Task details:
Scan the entries for the word "duck". Every line that has it should be copied.

Provided data:

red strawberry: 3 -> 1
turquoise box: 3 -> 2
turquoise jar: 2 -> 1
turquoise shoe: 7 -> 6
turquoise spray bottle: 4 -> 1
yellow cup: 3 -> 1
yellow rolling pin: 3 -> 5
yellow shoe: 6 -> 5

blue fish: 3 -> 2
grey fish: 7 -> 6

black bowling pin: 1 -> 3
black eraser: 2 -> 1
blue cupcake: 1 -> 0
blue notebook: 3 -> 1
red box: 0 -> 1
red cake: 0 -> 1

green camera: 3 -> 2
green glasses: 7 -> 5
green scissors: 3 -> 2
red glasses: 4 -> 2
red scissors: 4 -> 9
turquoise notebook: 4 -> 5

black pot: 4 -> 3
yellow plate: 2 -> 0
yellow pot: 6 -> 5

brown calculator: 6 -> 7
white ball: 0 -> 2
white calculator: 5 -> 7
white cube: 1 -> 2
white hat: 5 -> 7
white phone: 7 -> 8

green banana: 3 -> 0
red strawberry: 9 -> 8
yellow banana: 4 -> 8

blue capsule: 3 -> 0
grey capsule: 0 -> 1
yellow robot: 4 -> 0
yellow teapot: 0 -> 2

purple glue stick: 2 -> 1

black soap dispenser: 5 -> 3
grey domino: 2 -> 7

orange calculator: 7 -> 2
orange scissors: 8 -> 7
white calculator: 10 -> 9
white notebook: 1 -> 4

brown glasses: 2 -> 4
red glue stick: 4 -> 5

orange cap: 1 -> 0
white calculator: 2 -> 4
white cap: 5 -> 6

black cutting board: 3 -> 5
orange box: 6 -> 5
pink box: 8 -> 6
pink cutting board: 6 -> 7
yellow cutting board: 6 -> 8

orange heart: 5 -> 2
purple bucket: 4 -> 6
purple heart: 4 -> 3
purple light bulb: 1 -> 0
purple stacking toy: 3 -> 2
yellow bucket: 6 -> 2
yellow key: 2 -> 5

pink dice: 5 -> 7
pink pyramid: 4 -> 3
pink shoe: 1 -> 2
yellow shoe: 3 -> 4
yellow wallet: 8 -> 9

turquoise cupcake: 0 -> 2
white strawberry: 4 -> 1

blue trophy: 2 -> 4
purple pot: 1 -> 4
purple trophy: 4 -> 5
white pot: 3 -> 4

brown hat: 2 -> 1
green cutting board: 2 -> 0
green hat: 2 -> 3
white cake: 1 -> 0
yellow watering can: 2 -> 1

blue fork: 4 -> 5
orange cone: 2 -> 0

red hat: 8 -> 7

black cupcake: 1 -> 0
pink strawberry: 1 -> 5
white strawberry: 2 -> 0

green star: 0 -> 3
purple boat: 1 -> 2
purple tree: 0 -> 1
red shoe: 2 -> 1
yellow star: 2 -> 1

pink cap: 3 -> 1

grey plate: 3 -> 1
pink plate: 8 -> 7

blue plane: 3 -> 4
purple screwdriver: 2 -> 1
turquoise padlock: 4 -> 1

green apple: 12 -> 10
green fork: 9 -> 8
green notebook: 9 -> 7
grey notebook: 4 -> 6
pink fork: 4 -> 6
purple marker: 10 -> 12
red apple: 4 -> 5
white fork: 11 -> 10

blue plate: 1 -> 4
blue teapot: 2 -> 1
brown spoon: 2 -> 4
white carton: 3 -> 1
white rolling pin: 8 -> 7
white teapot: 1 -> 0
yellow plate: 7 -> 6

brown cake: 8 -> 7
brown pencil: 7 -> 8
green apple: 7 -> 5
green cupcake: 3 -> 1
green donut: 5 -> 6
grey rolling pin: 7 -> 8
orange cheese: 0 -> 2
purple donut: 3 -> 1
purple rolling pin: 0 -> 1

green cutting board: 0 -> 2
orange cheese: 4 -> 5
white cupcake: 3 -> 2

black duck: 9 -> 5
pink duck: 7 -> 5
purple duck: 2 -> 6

Written answer:
black duck: 9 -> 5
pink duck: 7 -> 5
purple duck: 2 -> 6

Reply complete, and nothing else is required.